▶ **Brief**: Read through the listing and copy every line that contains the word "book".

### Input for this task

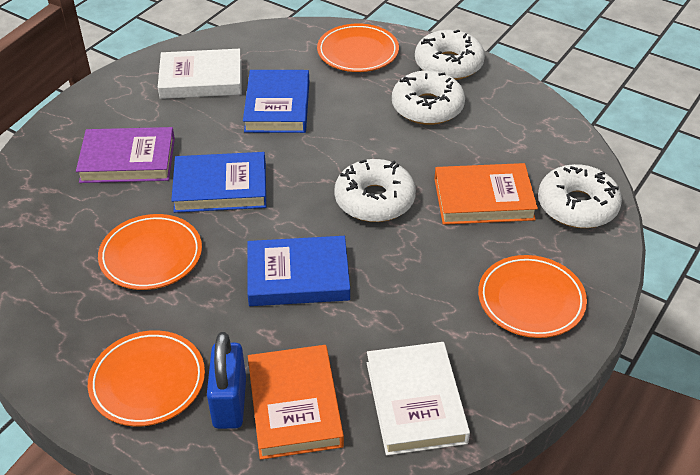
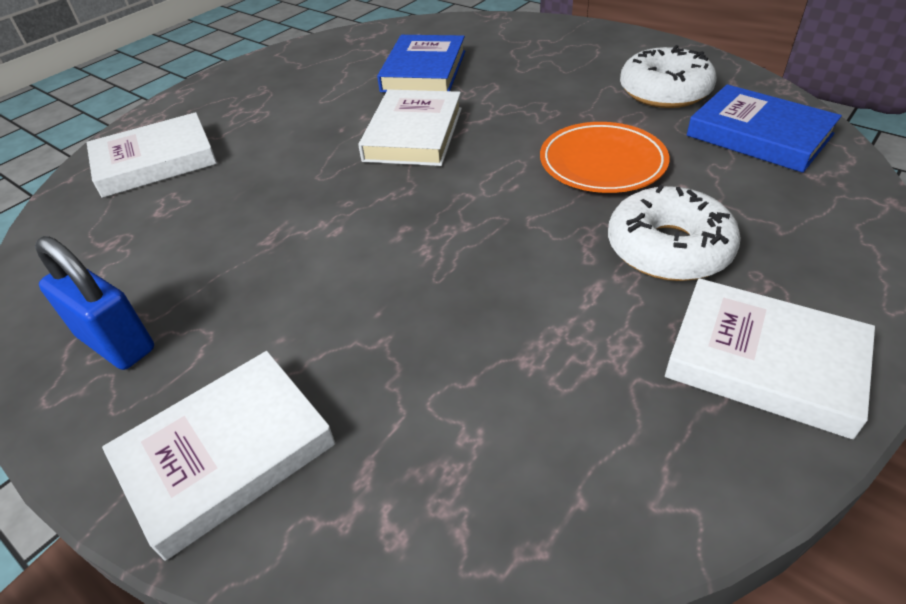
blue book: 3 -> 2
orange book: 2 -> 0
orange plate: 4 -> 1
purple book: 1 -> 0
white book: 2 -> 4
white donut: 4 -> 2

######

▶ **Response area**:
blue book: 3 -> 2
orange book: 2 -> 0
purple book: 1 -> 0
white book: 2 -> 4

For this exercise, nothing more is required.